▶ **Record extracts**
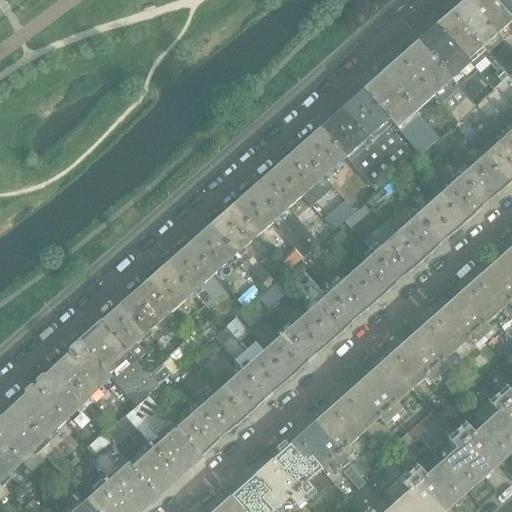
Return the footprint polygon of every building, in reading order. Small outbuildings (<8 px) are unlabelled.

==

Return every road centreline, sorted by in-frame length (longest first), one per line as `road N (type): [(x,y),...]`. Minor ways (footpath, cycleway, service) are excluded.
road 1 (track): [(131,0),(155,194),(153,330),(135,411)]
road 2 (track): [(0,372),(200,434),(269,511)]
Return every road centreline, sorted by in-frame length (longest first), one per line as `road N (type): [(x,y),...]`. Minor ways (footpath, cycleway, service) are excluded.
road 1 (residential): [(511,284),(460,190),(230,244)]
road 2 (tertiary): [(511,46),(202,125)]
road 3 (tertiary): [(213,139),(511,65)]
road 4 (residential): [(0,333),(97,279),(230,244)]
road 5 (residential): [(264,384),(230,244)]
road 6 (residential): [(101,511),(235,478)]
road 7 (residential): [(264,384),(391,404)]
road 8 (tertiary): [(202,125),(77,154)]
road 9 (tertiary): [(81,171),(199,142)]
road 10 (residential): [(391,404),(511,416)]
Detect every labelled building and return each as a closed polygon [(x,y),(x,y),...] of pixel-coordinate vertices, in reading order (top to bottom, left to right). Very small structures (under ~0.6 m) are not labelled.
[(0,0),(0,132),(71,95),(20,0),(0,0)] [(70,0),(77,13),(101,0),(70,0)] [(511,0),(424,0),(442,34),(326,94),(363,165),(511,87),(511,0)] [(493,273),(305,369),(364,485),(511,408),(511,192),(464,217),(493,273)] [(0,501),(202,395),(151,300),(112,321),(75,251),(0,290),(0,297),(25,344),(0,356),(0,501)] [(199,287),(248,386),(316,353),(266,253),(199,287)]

==

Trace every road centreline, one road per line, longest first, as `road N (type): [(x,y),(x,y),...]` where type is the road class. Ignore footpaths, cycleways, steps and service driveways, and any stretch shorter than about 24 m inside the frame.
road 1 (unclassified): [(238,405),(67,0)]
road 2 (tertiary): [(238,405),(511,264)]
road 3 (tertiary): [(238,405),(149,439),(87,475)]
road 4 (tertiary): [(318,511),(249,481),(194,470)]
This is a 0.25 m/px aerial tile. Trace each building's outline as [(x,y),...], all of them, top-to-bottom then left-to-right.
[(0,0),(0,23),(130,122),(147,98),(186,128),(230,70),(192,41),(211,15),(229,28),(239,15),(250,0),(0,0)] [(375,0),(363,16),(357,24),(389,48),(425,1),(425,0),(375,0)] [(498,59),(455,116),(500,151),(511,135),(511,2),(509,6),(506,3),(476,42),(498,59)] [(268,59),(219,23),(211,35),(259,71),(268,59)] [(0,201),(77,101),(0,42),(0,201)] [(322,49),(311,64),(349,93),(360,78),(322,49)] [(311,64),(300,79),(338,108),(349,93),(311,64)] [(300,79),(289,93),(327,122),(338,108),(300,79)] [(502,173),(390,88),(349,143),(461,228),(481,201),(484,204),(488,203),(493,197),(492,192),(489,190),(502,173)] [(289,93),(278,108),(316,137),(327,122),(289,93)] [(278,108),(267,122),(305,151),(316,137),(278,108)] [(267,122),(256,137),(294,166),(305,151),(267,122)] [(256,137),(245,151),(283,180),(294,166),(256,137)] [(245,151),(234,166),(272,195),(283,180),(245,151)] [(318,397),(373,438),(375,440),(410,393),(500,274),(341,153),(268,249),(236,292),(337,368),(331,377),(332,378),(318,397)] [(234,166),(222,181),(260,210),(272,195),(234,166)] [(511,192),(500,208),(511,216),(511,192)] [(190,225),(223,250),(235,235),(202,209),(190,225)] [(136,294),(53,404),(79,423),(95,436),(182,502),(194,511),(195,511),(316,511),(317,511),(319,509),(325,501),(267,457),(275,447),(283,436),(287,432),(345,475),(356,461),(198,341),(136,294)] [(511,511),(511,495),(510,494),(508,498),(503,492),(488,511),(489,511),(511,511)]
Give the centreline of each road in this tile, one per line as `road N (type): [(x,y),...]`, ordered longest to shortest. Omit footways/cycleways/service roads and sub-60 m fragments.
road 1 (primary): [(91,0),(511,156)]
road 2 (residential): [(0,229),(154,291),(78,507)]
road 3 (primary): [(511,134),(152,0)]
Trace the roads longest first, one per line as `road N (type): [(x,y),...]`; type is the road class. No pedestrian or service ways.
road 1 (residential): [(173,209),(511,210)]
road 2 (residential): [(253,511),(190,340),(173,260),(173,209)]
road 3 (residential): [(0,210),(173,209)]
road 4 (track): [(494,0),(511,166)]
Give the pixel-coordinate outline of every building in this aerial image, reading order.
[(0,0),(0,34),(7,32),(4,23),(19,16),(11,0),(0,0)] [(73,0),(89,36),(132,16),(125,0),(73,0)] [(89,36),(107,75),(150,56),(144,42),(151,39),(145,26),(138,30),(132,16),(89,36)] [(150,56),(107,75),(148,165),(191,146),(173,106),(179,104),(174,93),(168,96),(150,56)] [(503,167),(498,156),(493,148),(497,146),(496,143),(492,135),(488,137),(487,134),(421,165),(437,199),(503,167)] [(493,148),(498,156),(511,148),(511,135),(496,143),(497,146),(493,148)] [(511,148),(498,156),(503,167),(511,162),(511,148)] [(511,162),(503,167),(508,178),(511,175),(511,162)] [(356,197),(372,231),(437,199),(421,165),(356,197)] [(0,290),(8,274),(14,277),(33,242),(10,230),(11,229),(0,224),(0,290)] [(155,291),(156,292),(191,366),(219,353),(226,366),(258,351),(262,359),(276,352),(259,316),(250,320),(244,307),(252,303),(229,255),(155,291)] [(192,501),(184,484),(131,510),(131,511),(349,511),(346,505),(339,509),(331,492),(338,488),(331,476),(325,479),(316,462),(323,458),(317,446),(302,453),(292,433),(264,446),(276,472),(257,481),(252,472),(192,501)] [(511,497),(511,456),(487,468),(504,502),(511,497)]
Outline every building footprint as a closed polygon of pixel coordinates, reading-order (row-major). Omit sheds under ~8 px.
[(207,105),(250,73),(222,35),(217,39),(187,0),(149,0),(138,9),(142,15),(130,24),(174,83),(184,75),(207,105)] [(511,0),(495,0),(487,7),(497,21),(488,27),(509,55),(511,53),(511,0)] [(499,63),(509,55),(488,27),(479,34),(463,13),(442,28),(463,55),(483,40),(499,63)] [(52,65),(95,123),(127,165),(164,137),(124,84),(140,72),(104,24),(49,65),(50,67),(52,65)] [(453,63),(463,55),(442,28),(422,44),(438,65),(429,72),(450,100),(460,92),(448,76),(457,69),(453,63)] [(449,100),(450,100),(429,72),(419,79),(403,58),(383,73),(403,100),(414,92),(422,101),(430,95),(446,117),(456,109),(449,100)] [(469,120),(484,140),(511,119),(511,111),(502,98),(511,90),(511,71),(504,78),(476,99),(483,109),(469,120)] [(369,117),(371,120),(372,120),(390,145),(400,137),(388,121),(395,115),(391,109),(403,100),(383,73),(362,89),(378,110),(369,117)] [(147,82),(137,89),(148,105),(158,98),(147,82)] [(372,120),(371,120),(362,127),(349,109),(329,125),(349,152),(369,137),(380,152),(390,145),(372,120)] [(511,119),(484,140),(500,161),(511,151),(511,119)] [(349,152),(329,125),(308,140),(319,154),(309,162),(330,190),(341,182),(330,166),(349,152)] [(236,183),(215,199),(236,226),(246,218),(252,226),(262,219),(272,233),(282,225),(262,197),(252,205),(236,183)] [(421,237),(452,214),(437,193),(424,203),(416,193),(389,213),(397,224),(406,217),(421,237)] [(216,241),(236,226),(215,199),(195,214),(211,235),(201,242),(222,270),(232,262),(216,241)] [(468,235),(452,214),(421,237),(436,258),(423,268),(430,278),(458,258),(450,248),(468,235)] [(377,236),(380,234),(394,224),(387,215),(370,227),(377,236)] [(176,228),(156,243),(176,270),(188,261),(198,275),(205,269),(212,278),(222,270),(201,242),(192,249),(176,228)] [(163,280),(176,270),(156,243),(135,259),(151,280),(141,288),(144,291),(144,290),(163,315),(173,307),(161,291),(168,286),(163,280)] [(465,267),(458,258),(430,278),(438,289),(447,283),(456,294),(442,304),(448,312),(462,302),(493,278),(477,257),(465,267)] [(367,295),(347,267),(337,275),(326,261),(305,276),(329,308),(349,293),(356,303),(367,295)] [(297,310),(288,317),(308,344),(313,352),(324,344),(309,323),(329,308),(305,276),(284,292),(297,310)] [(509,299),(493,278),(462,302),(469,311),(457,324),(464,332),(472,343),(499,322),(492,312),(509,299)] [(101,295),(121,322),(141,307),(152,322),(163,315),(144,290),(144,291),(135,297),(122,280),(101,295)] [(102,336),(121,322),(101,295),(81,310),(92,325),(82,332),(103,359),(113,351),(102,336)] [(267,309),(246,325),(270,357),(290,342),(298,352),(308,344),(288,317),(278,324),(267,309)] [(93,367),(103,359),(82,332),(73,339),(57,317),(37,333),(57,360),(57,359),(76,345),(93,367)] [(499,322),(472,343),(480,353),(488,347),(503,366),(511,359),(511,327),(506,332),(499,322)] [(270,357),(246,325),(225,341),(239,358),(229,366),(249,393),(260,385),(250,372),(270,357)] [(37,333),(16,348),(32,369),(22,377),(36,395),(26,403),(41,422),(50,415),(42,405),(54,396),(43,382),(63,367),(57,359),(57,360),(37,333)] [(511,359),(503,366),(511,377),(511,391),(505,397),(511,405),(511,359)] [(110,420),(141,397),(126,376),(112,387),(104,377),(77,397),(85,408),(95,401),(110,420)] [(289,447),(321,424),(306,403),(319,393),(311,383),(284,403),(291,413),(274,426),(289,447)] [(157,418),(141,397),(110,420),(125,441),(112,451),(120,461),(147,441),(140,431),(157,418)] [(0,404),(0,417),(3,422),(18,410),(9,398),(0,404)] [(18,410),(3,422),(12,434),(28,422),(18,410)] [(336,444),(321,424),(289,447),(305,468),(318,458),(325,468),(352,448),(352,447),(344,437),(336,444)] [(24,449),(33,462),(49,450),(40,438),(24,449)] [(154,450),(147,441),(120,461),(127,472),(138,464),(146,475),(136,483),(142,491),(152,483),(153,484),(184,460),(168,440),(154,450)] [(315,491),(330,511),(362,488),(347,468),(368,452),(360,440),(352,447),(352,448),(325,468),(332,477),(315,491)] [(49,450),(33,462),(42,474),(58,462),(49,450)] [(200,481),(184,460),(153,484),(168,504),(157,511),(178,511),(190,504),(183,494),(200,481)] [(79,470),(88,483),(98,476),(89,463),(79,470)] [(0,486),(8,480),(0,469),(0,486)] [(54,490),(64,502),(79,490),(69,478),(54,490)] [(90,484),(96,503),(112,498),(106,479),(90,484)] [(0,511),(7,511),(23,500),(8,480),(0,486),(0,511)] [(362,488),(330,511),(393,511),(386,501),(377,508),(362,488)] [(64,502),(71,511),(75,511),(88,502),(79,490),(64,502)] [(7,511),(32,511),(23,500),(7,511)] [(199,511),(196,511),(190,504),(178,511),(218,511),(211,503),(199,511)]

▶ **Stated goal**
Express the data above, from the line containing "Trace every road" through the line containing "road 1 (unclassified): [(238,405),(67,0)]", as a two-column CSV with the header row instruction,response. Add one row that puts the instruction text in the first field and its answer in the second, quote each field, and replace any line breaks with spaces.

▶ **Task answer**
instruction,response
"Trace every road centreline, one road per line, longest first, as `road N (type): [(x,y),(x,y),...]` where type is the road class. Ignore footpaths, cycleways, steps and service driveways, and any stretch shorter than about 24 m inside the frame.","road 1 (unclassified): [(238,405),(67,0)]"